* Action item
Your reply should contain only the line with "S3: button (DC_IN, VA) -> switch (DC_IN, VA)" and the lines after it through the end of the data, each written out exactly.

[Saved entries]
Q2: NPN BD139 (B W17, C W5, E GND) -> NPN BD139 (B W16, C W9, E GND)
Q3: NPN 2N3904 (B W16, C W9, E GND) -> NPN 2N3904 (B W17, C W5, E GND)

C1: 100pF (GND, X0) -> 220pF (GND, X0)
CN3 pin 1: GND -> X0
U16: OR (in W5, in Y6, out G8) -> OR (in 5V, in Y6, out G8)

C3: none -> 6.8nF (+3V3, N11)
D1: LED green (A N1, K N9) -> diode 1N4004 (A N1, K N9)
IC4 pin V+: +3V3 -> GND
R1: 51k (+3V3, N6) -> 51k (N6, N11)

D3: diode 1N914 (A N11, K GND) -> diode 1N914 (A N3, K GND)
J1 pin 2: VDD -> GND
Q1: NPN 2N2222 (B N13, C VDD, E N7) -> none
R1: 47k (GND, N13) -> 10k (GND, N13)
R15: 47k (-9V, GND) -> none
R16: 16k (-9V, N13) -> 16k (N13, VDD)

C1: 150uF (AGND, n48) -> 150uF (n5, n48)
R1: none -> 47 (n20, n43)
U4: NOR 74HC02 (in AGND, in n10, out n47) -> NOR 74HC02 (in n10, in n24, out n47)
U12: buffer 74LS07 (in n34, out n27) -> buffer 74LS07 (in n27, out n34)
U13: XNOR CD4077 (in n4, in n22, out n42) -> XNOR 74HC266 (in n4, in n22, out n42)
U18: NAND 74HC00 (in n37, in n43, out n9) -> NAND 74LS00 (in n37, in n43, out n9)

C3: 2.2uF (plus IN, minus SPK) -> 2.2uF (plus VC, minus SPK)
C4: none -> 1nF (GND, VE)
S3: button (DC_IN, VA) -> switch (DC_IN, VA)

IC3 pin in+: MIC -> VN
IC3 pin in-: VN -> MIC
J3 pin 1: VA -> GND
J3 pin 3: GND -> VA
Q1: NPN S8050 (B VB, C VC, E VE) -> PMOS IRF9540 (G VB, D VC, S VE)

* Solution to this exercise
S3: button (DC_IN, VA) -> switch (DC_IN, VA)

IC3 pin in+: MIC -> VN
IC3 pin in-: VN -> MIC
J3 pin 1: VA -> GND
J3 pin 3: GND -> VA
Q1: NPN S8050 (B VB, C VC, E VE) -> PMOS IRF9540 (G VB, D VC, S VE)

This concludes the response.